**AIM OF THE TASK:**
If a line in the records below contains the word "spinning", copy it out.

(Records excerpted from a collection)

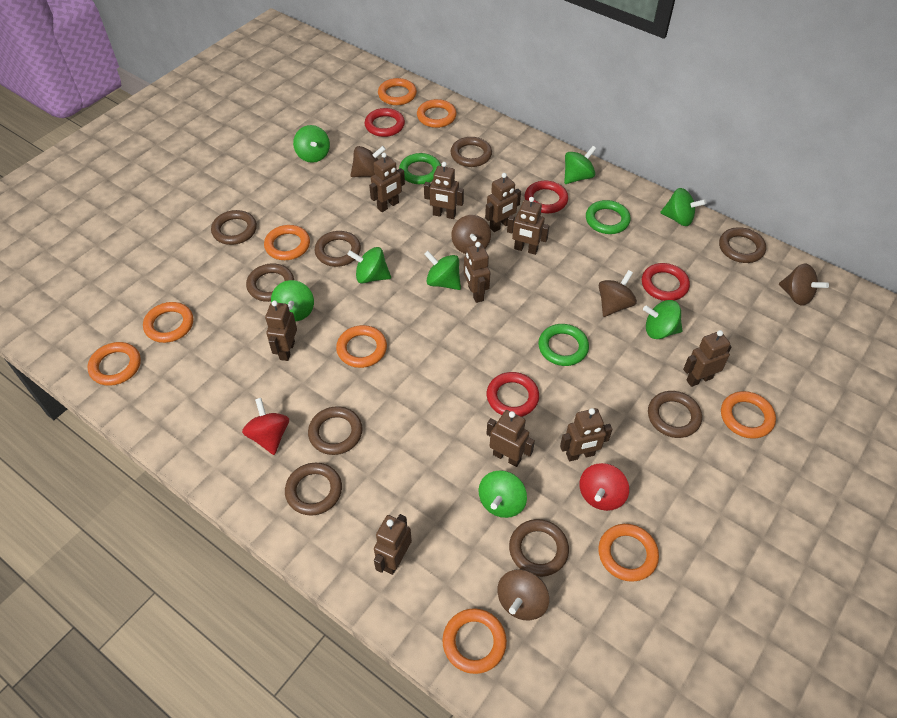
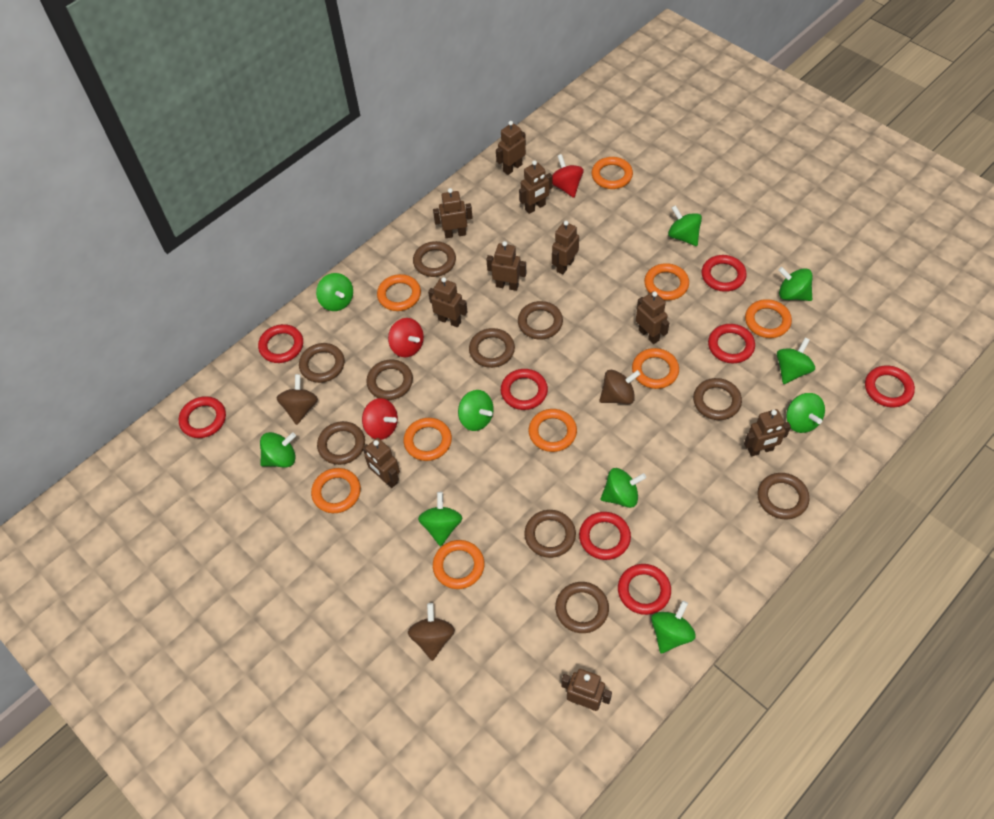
brown ring: 9 -> 10
brown spinning top: 5 -> 3
green ring: 3 -> 0
green spinning top: 8 -> 10
red ring: 4 -> 8
red spinning top: 2 -> 3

**RESPONSE FOR THIS EXERCISE:**
brown spinning top: 5 -> 3
green spinning top: 8 -> 10
red spinning top: 2 -> 3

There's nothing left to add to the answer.